[Image sets with object changes]
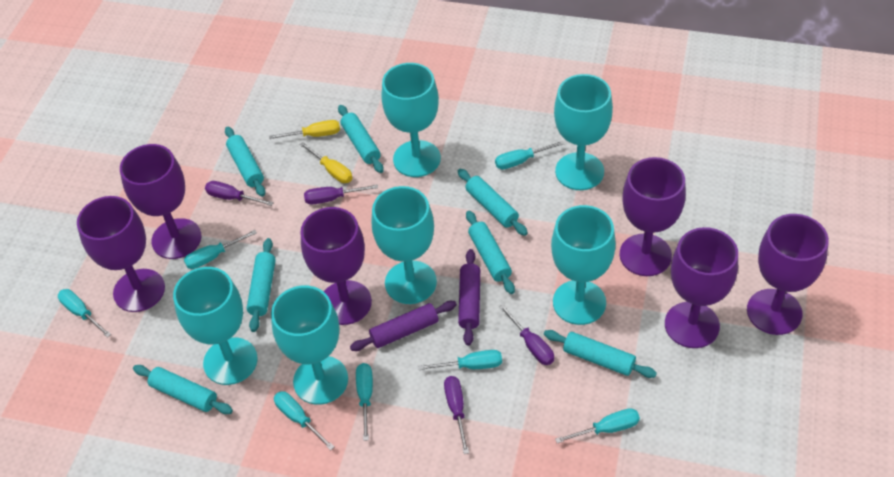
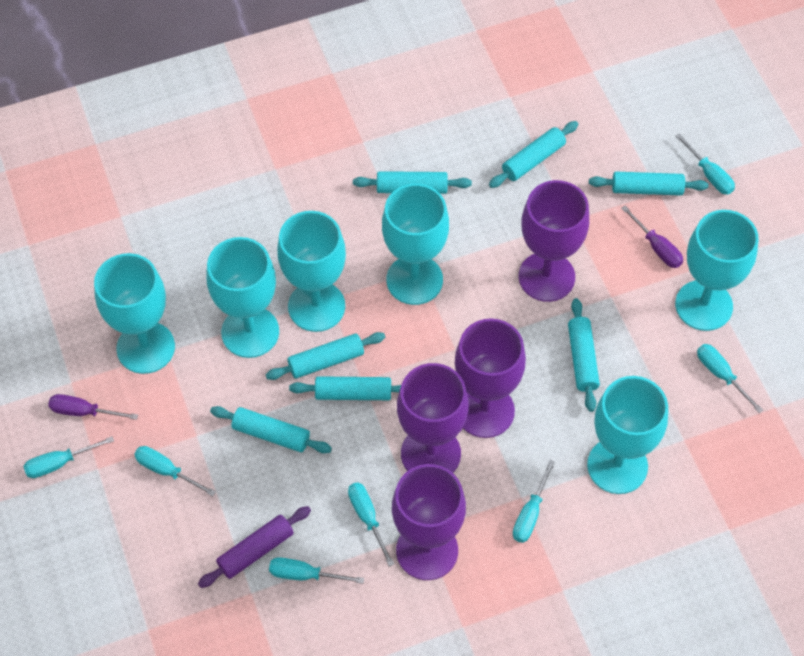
purple goblet: 6 -> 4
purple rolling pin: 2 -> 1
purple screwdriver: 4 -> 2
yellow screwdriver: 2 -> 0

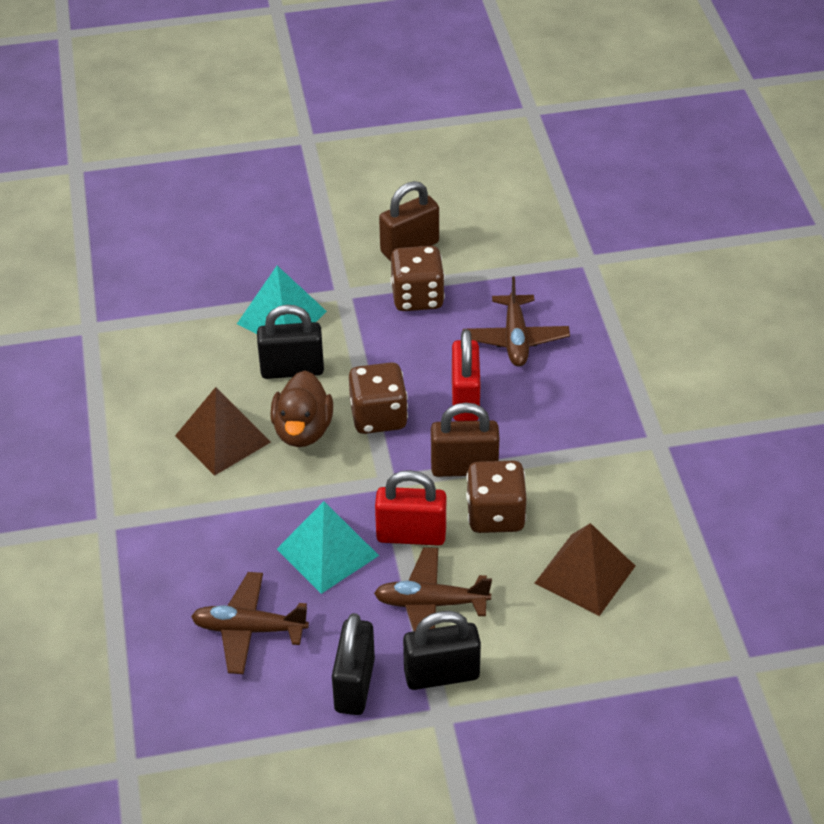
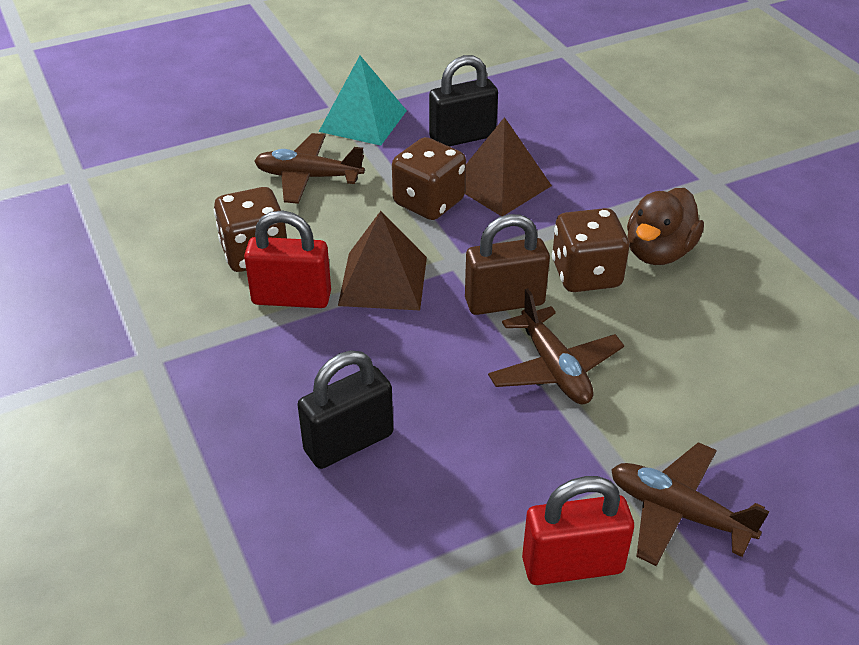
black padlock: 3 -> 2
brown padlock: 2 -> 1
turquoise pyramid: 2 -> 1

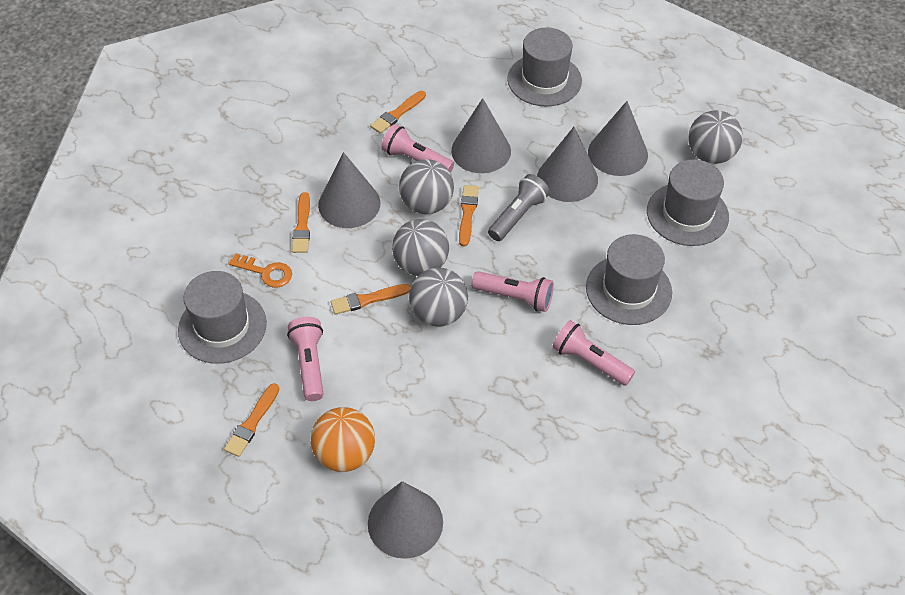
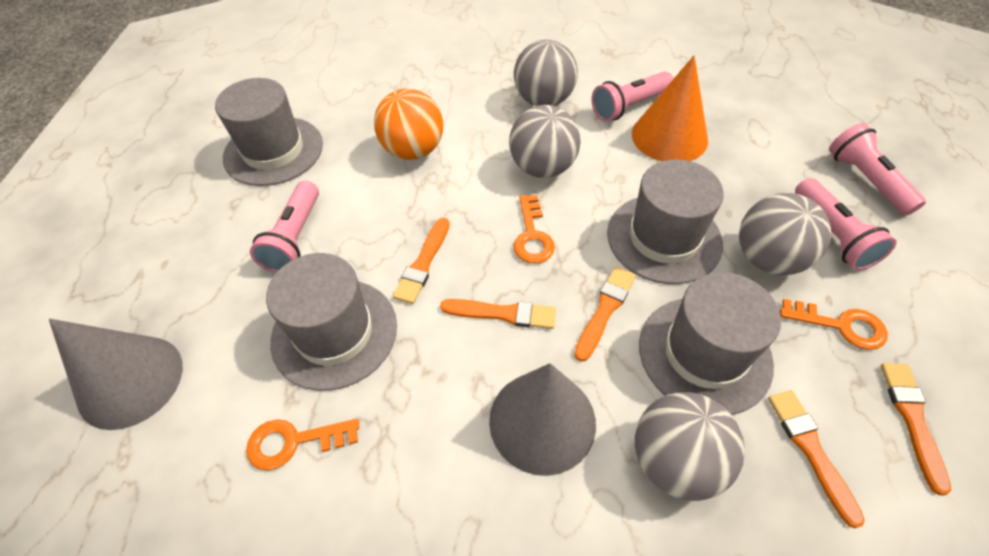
grey cone: 5 -> 2
grey flashlight: 1 -> 0
orange cone: 0 -> 1
orange key: 1 -> 3

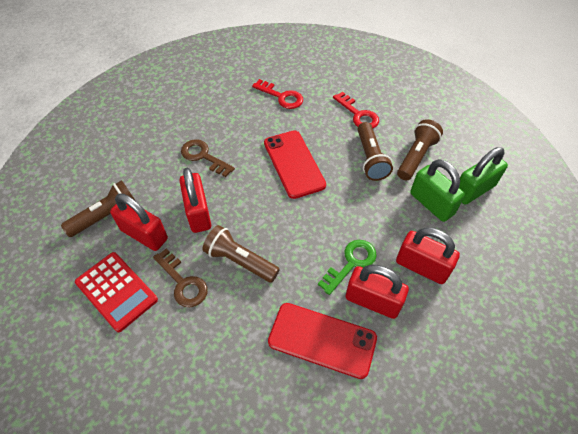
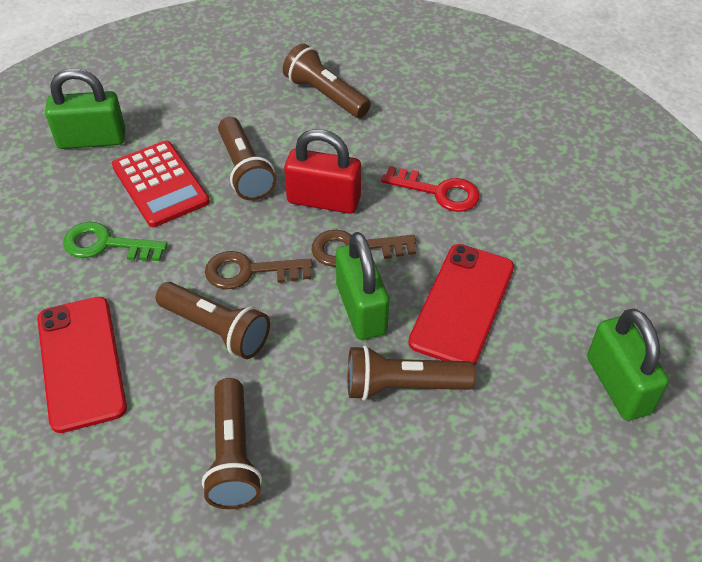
brown flashlight: 4 -> 5
green padlock: 2 -> 3
red key: 2 -> 1
red padlock: 4 -> 1

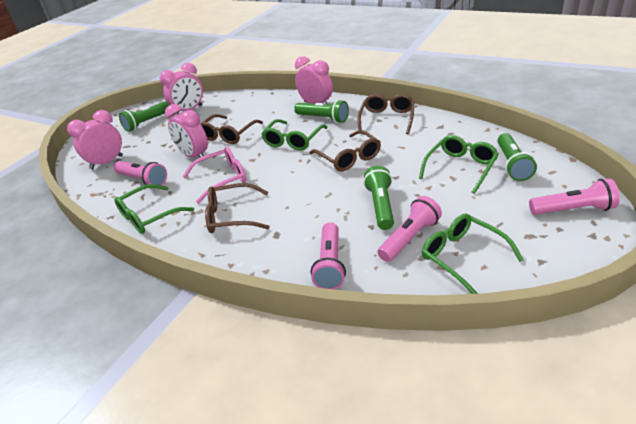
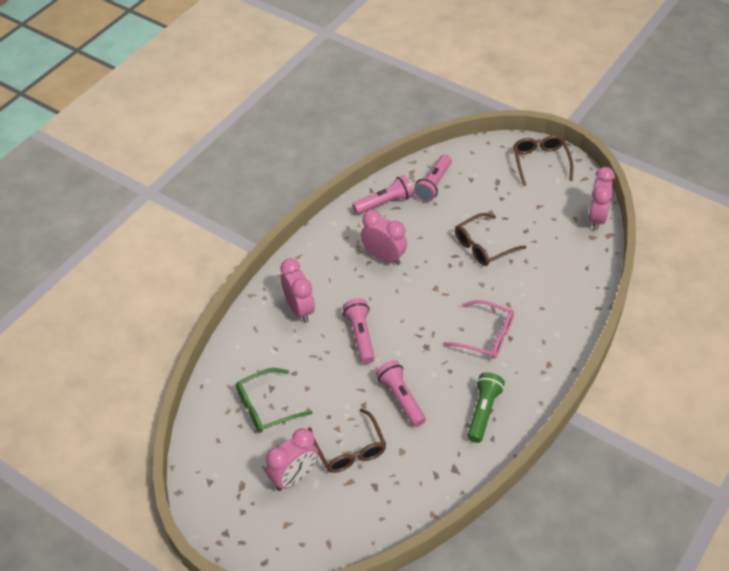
brown glasses: 4 -> 3
green flashlight: 4 -> 1
green glasses: 4 -> 1

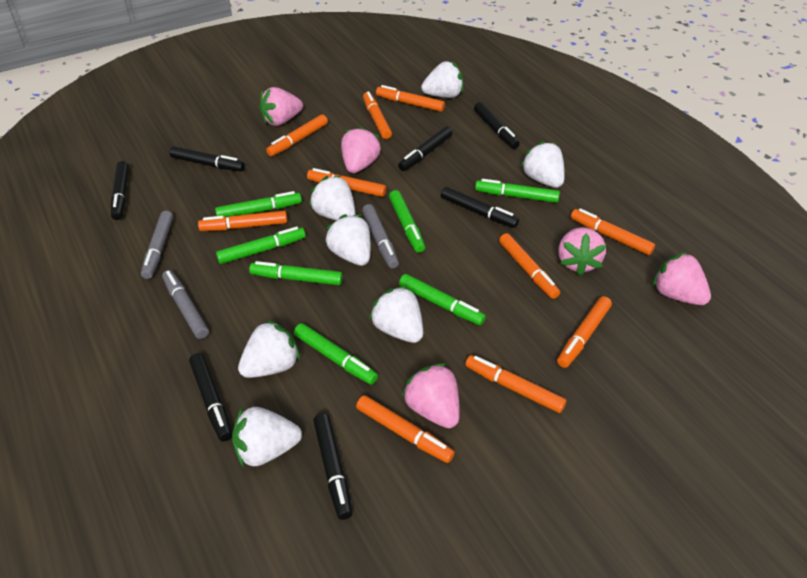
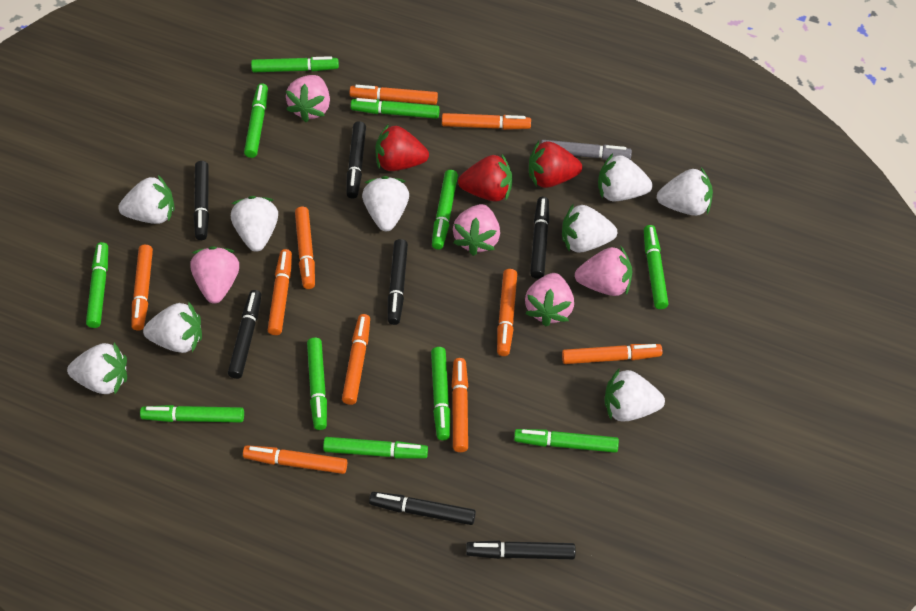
green marker: 7 -> 11
grey marker: 3 -> 1
red strawberry: 0 -> 3
white strawberry: 7 -> 9

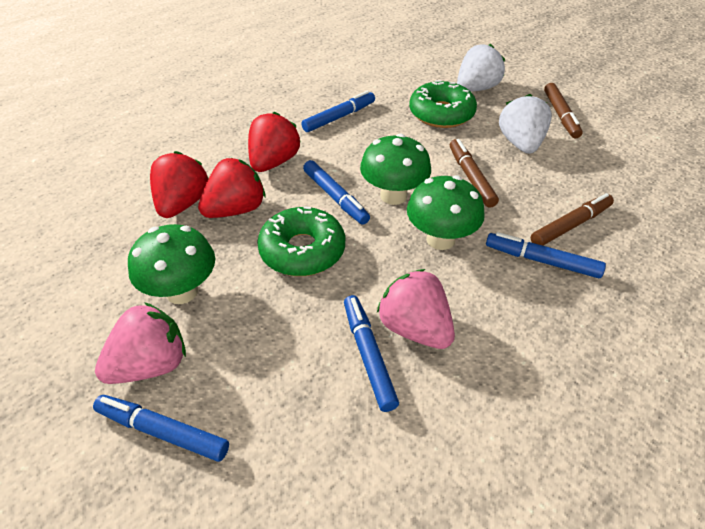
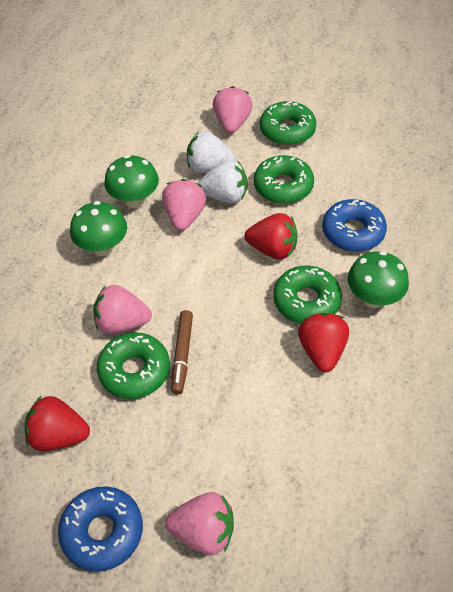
blue donut: 0 -> 2
blue marker: 5 -> 0
brown marker: 3 -> 1
green donut: 2 -> 4
pink strawberry: 2 -> 4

● Task statement:
Nothing but the lines from the start of the records above through the line with "green flashlight: 4 -> 1" should be retyped, each exactly as written; leave out all pictures.

● Exercise solution:
purple goblet: 6 -> 4
purple rolling pin: 2 -> 1
purple screwdriver: 4 -> 2
yellow screwdriver: 2 -> 0

black padlock: 3 -> 2
brown padlock: 2 -> 1
turquoise pyramid: 2 -> 1

grey cone: 5 -> 2
grey flashlight: 1 -> 0
orange cone: 0 -> 1
orange key: 1 -> 3

brown flashlight: 4 -> 5
green padlock: 2 -> 3
red key: 2 -> 1
red padlock: 4 -> 1

brown glasses: 4 -> 3
green flashlight: 4 -> 1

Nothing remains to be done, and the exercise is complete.